-------- PROVIDED MATERIAL --------

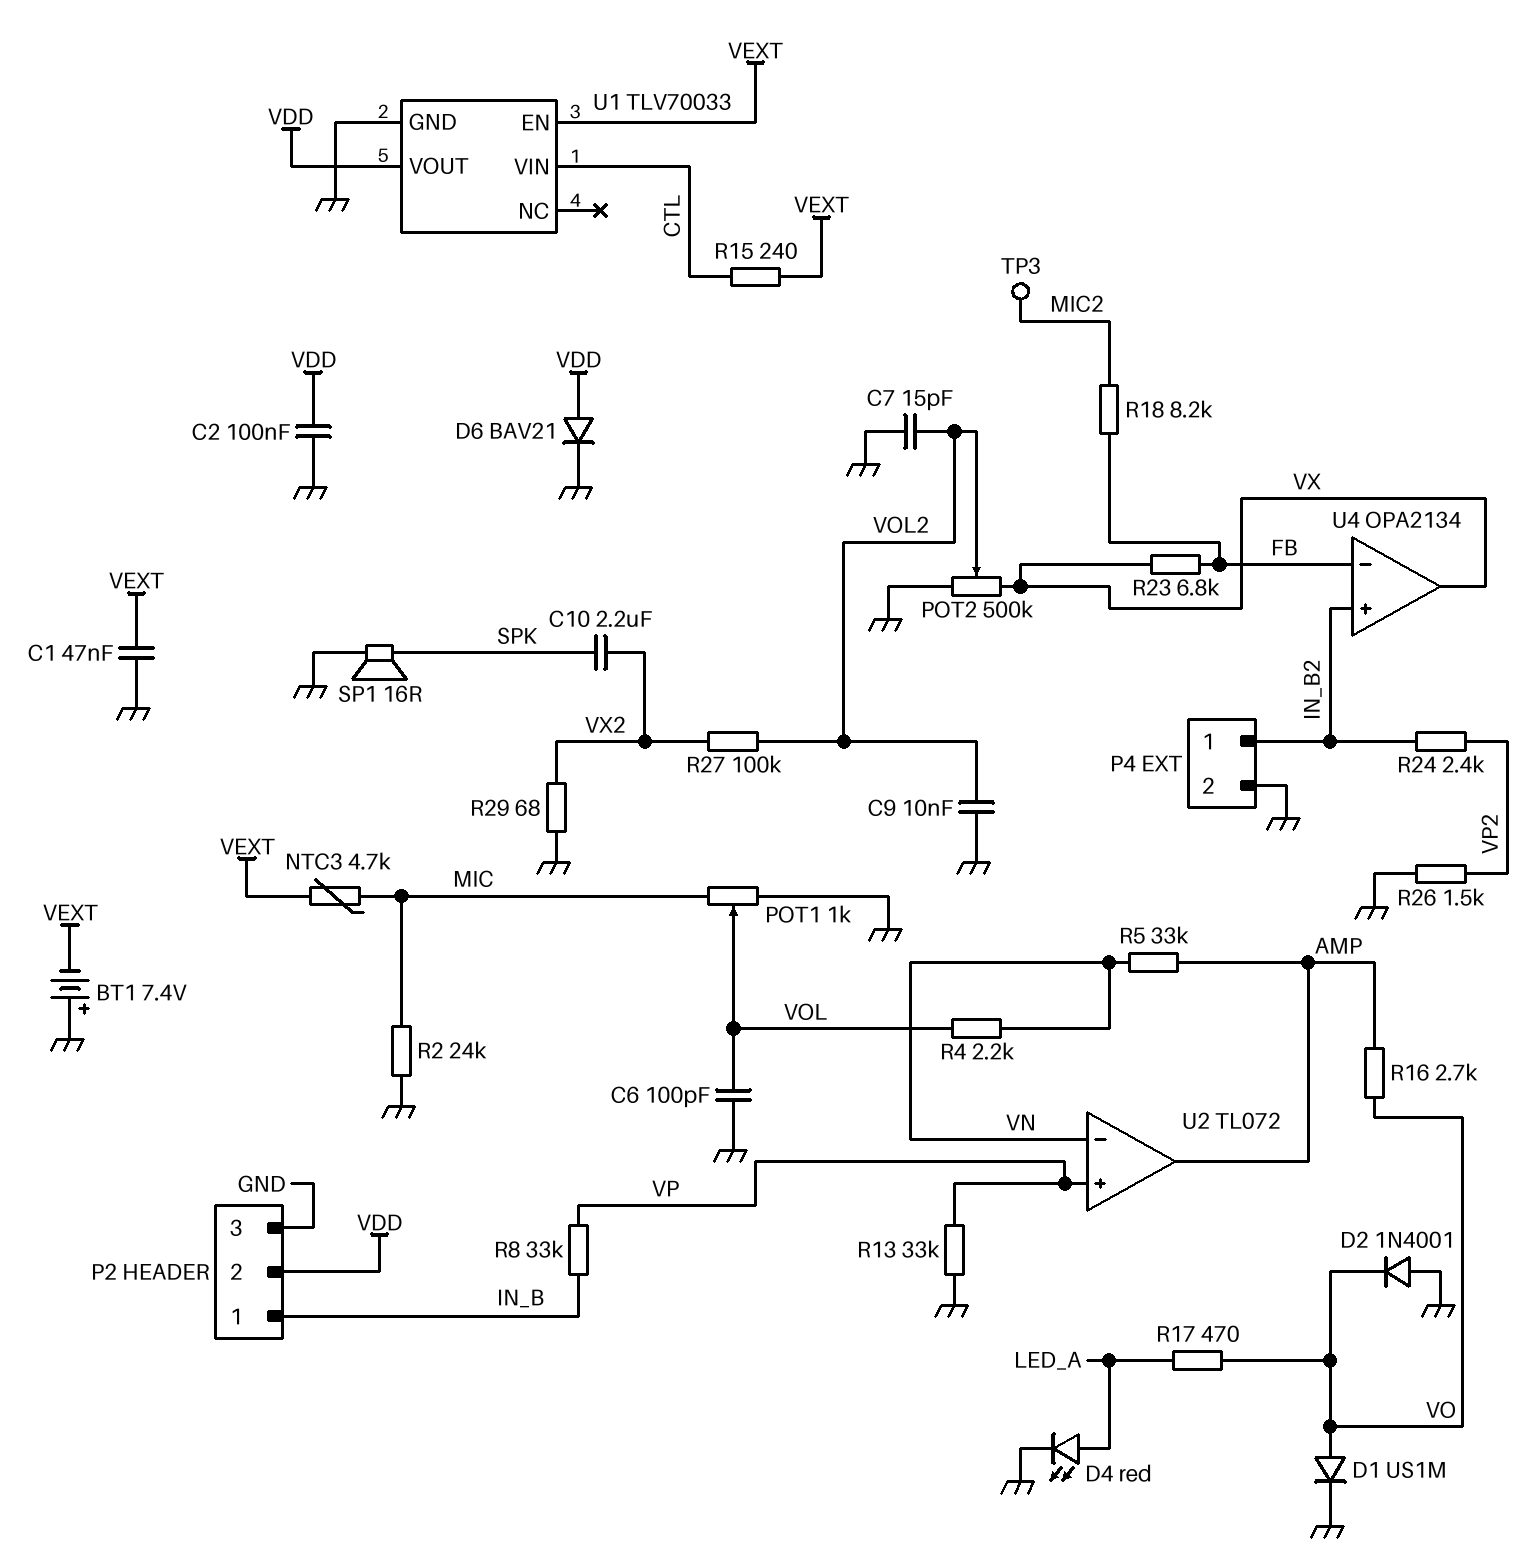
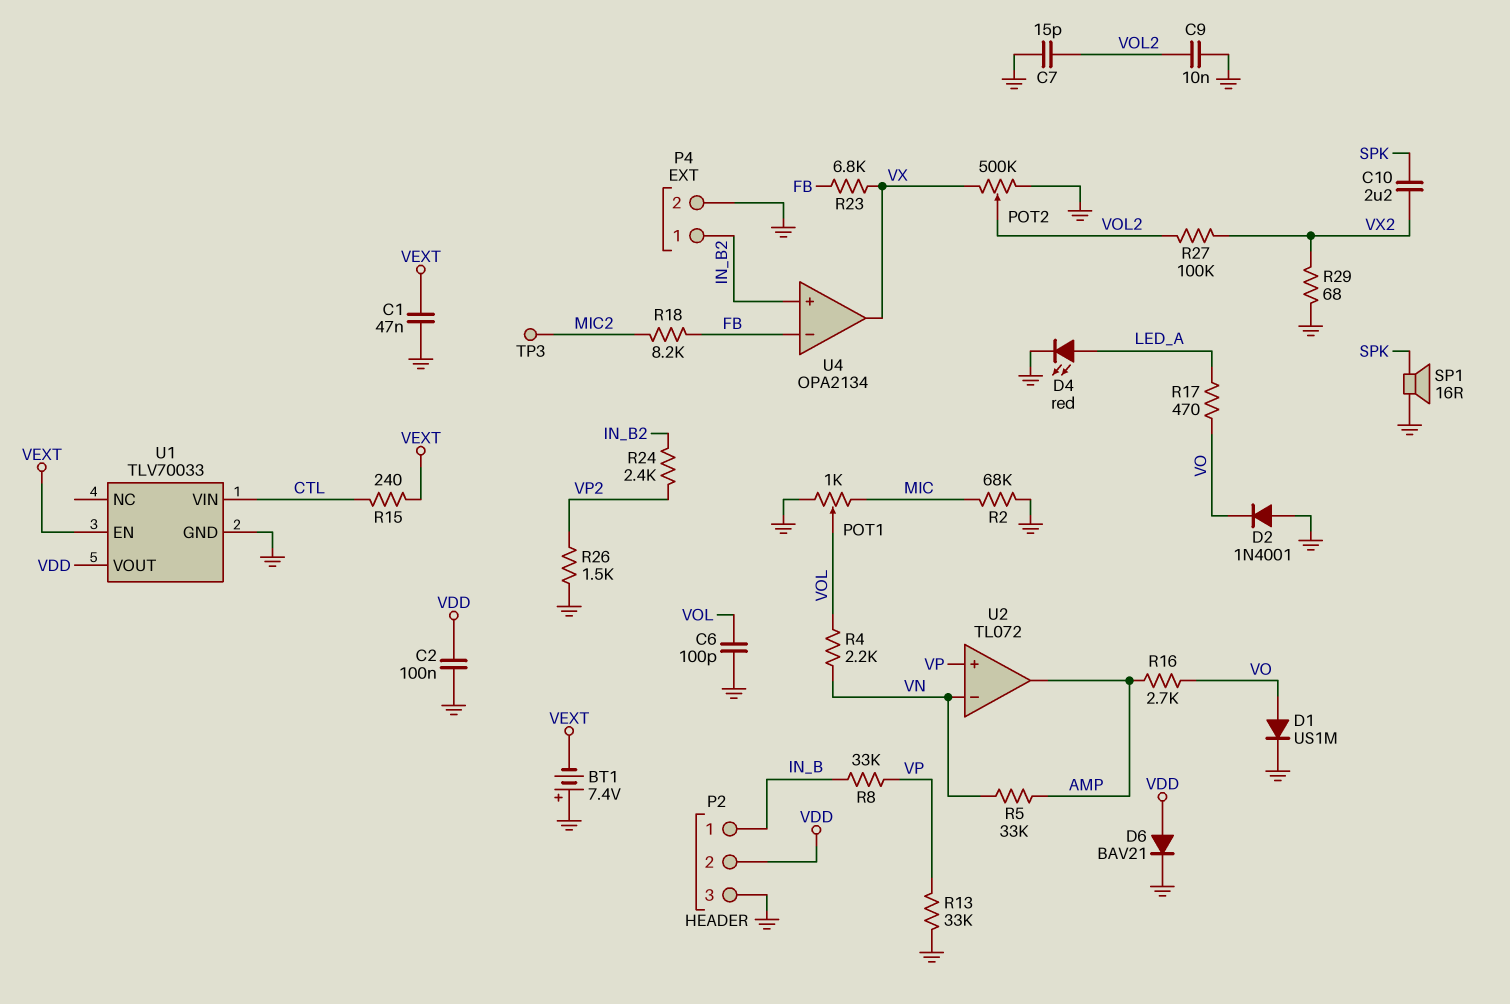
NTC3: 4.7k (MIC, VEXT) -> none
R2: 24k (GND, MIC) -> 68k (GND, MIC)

--------
-------- PROVIDED MATERIAL --------

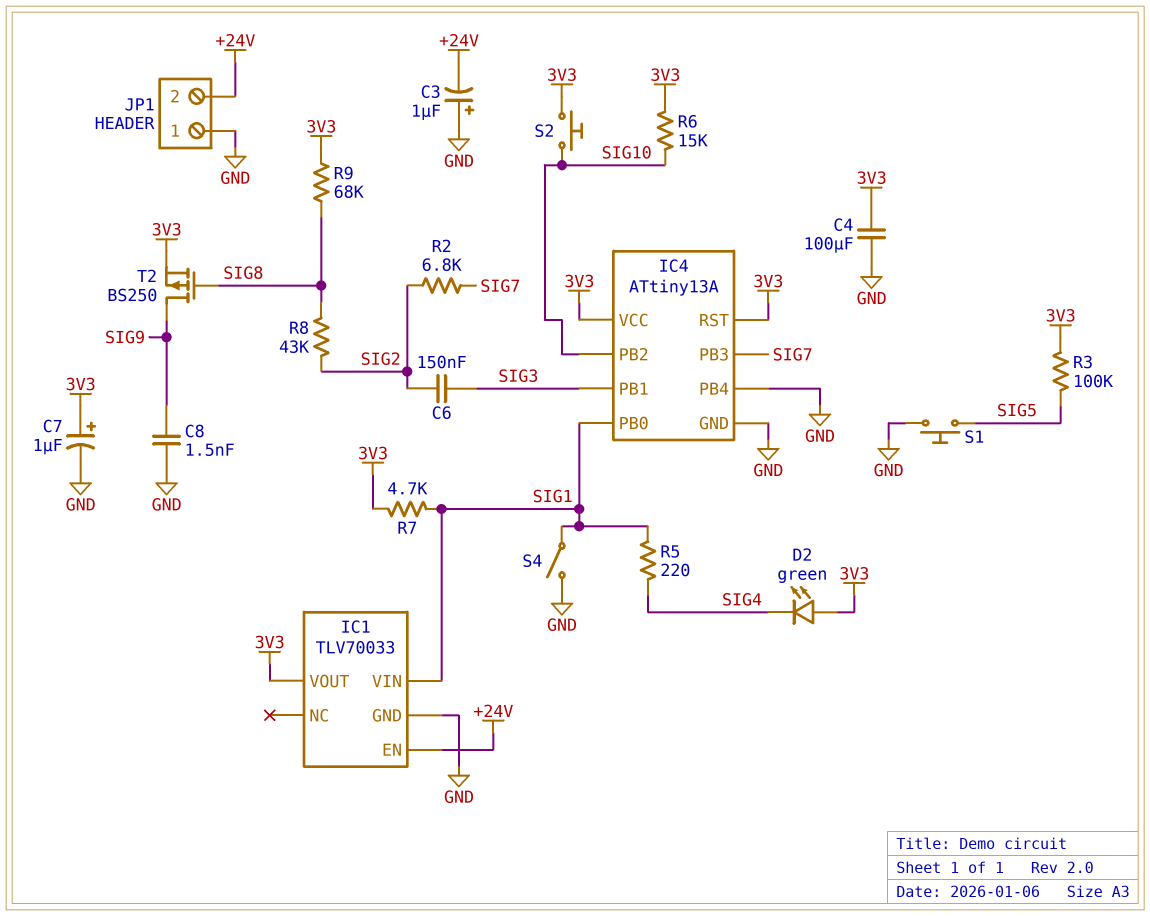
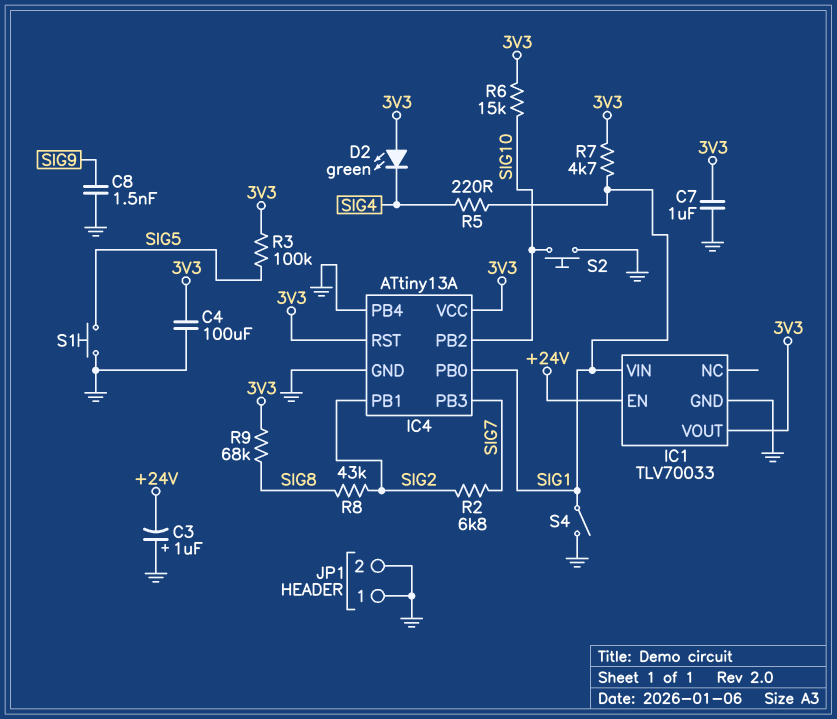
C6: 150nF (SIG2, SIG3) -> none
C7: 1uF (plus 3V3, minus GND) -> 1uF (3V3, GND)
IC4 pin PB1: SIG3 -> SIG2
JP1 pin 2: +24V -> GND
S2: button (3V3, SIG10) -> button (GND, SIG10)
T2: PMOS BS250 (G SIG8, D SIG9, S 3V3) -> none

--------

**TASK ITEM**
Once you reach the line with "JP1 pin 2: +24V -> GND" in the data above, copy it and every line after it exactly, up to and including the line with "T2: PMOS BS250".

**SOLUTION TO THIS PROBLEM**
JP1 pin 2: +24V -> GND
S2: button (3V3, SIG10) -> button (GND, SIG10)
T2: PMOS BS250 (G SIG8, D SIG9, S 3V3) -> none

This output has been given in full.